- WHAT TO WORK ON -
Once the line containing "(608, 631) = (129, 420): brown" is found in the data below, output that line and every line after it through the last, unchanged and with nothing else.

- STUDY MATERIAL -
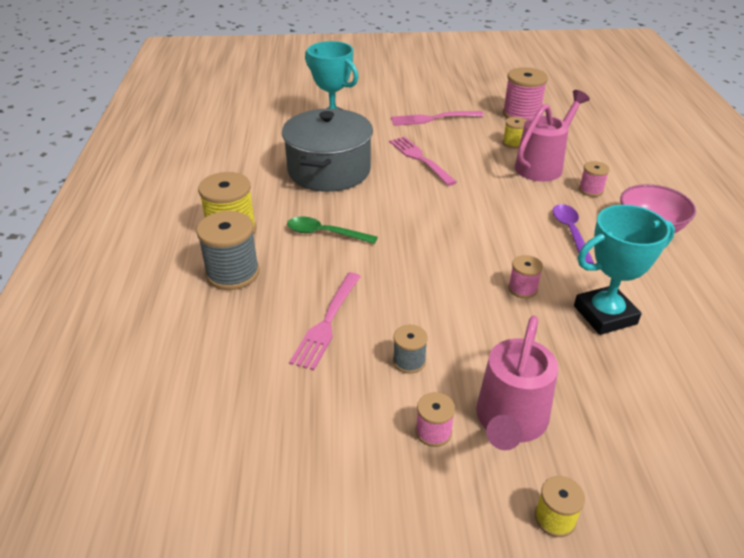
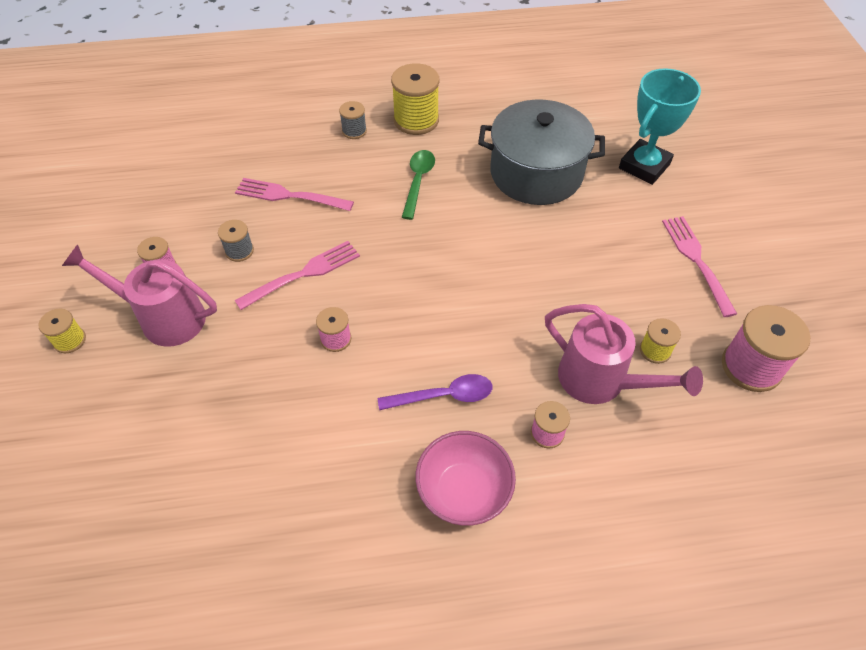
camera: 85 degrees right, 15 degrees up
(232, 273) = (354, 131): grey spool -> grey spool, size x0.54
(421, 159) = (582, 250): pink fork -> pink fork (302, 275)
(605, 315) = (293, 410): turquoise trophy -> none

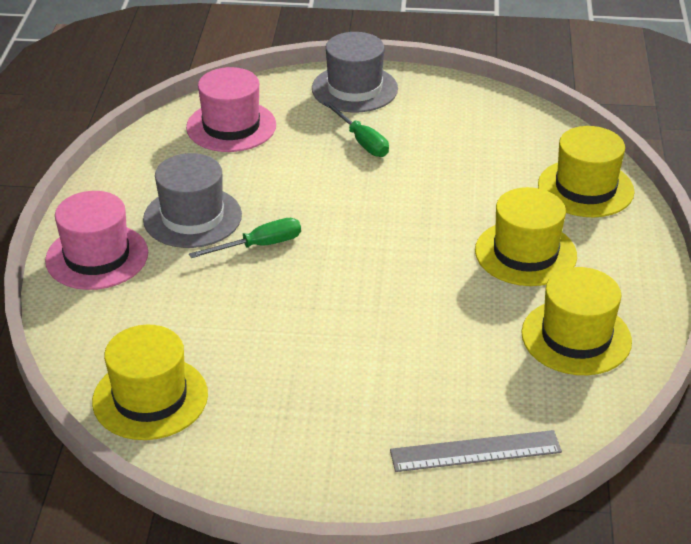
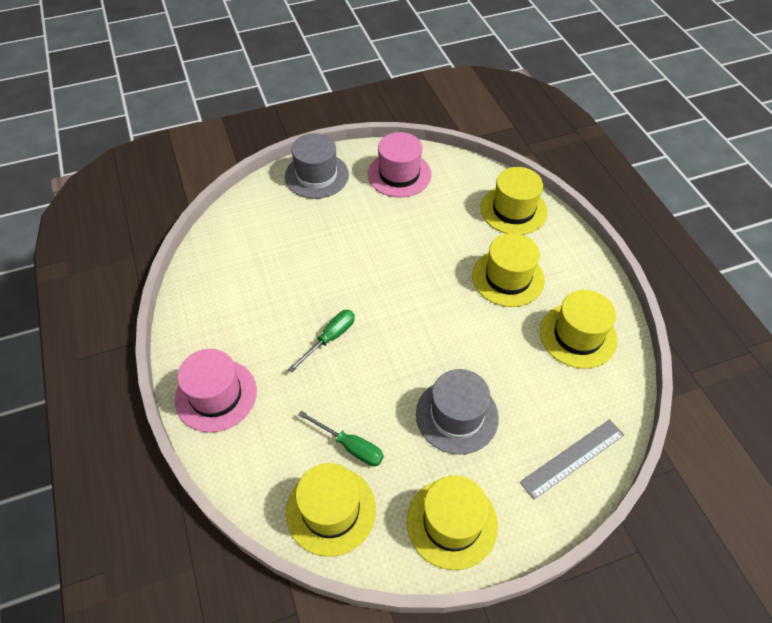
camera: 25 degrees left, 15 degrees up
(192, 217) = (267, 331): grey hat -> grey hat (457, 415)
(231, 126) = (248, 238): pink hat -> pink hat (399, 174)
(280, 457) = (452, 523): none -> yellow hat
(362, 141) = (348, 220): green screwdriver -> green screwdriver (350, 446)

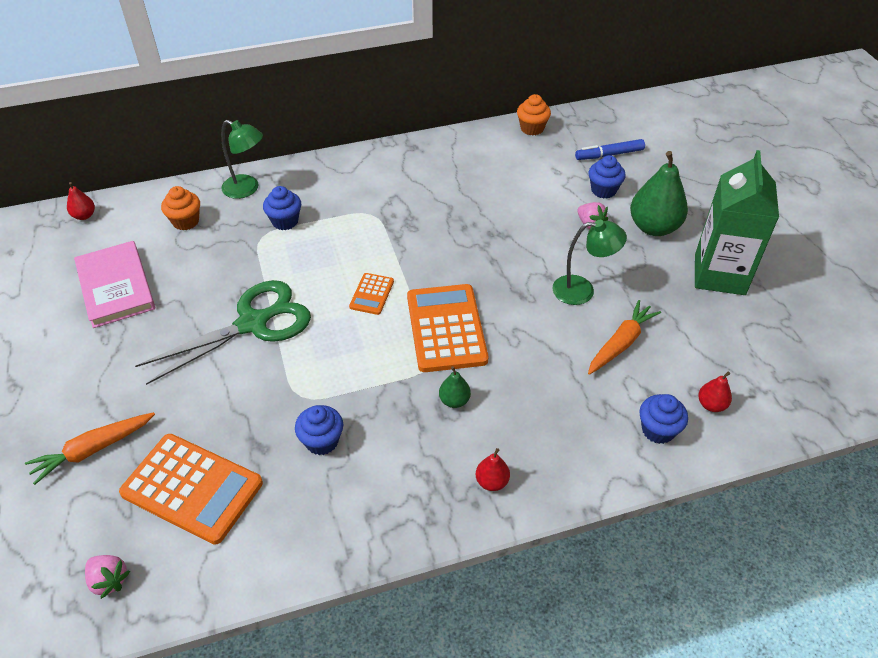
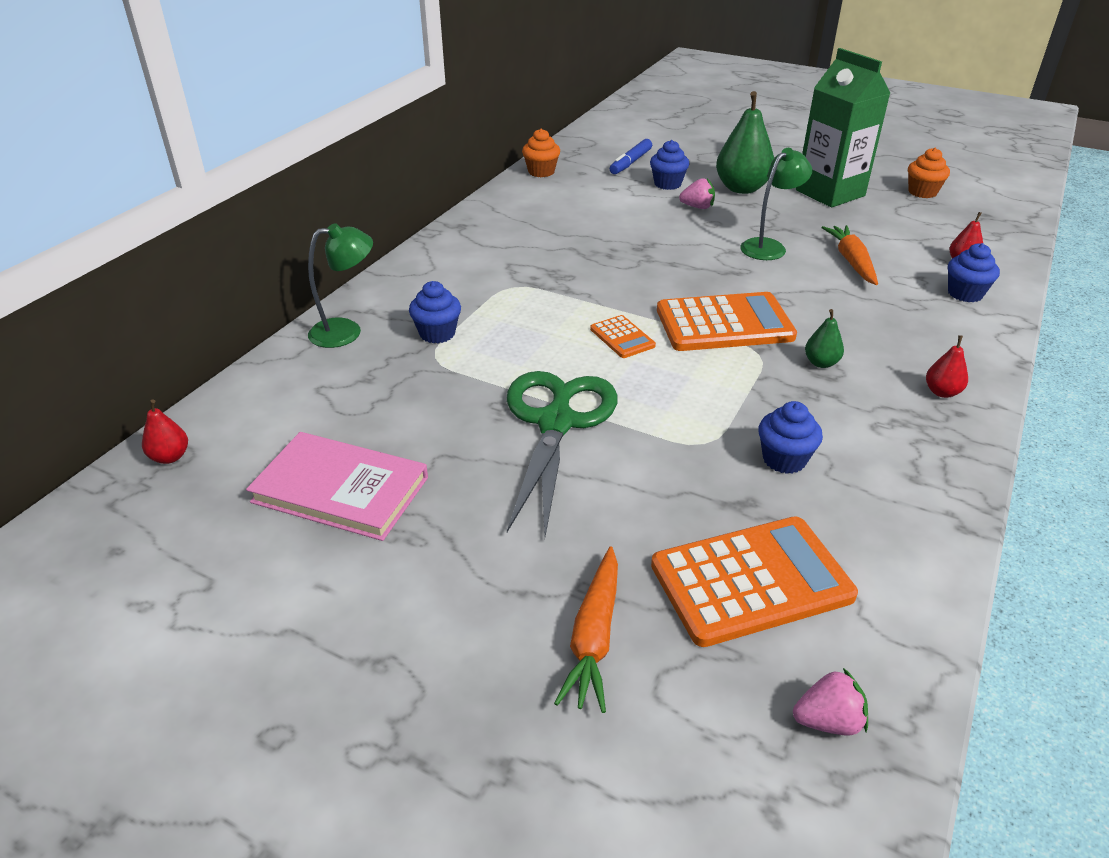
camera: 45 degrees left, 10 degrees down
(186, 221) = (322, 391): orange cupcake -> orange cupcake (922, 192)
(446, 328) = (724, 323): orange calculator -> orange calculator turned 135 degrees clockwise

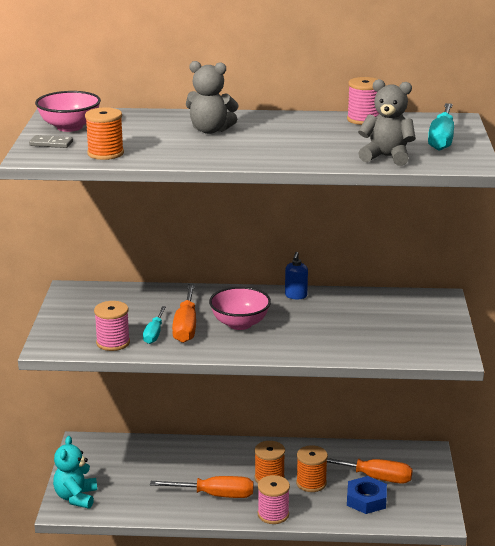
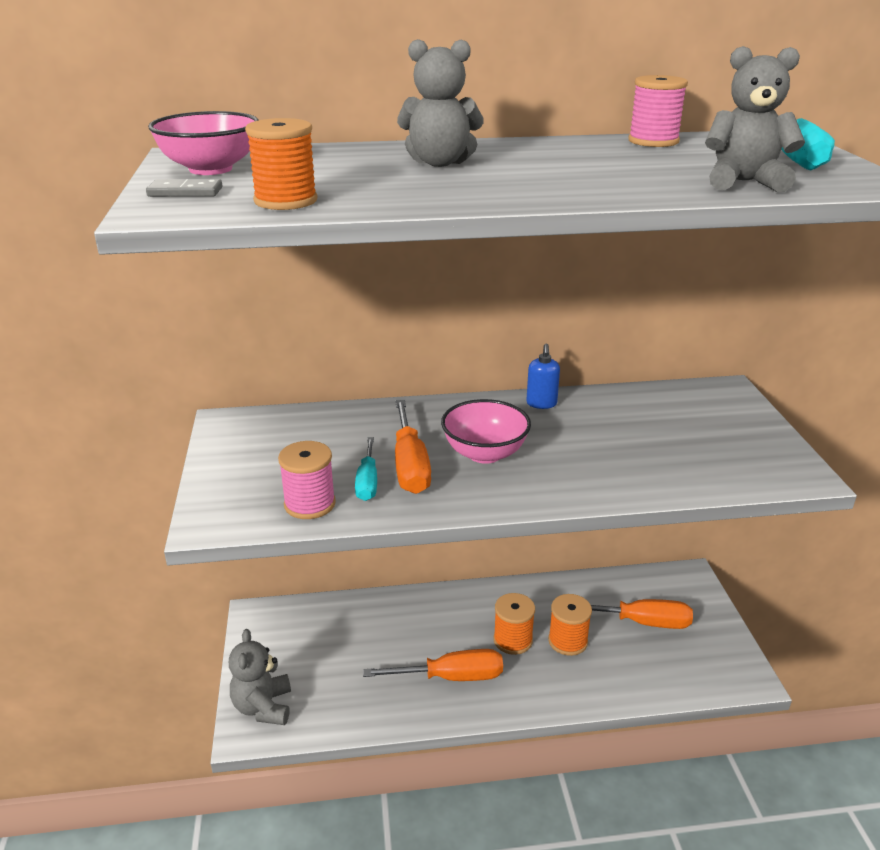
camera: 10 degrees left, 5 degrees up
(76, 497) = (263, 707): turquoise teddy bear -> grey teddy bear
(273, 514) = (536, 698): pink spool -> none
(366, 500) = (645, 658): blue nut -> none

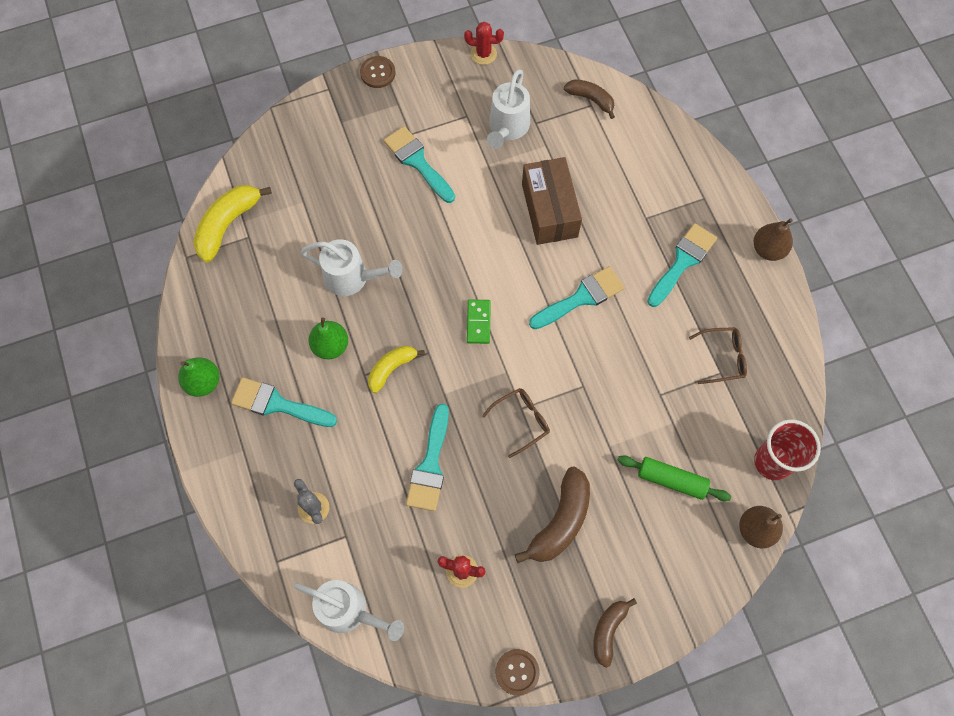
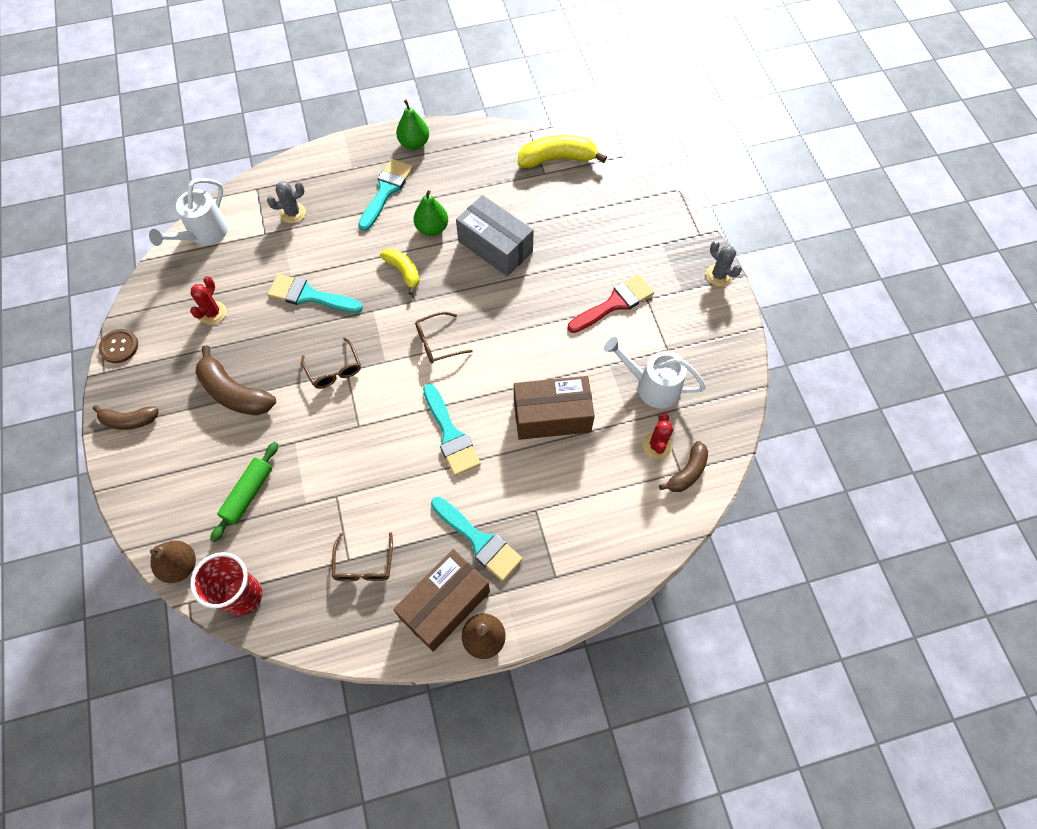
camera: 95 degrees right, 5 degrees down
(228, 224) = (557, 159): yellow banana -> yellow banana turned 45 degrees counterclockwise
(352, 278) = (495, 246): white watering can -> grey box
(378, 73) = (718, 275): brown button -> grey cactus
(417, 162) = (614, 303): turquoise brush -> red brush
(478, 322) = (437, 342): green domino -> brown glasses
(483, 54) = (745, 371): red cactus -> red cactus (657, 445)
(608, 631) = (129, 420): brown banana -> brown banana turned 150 degrees clockwise
(745, 284) = (445, 604): none -> brown box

- REPLY -
(608, 631) = (129, 420): brown banana -> brown banana turned 150 degrees clockwise
(745, 284) = (445, 604): none -> brown box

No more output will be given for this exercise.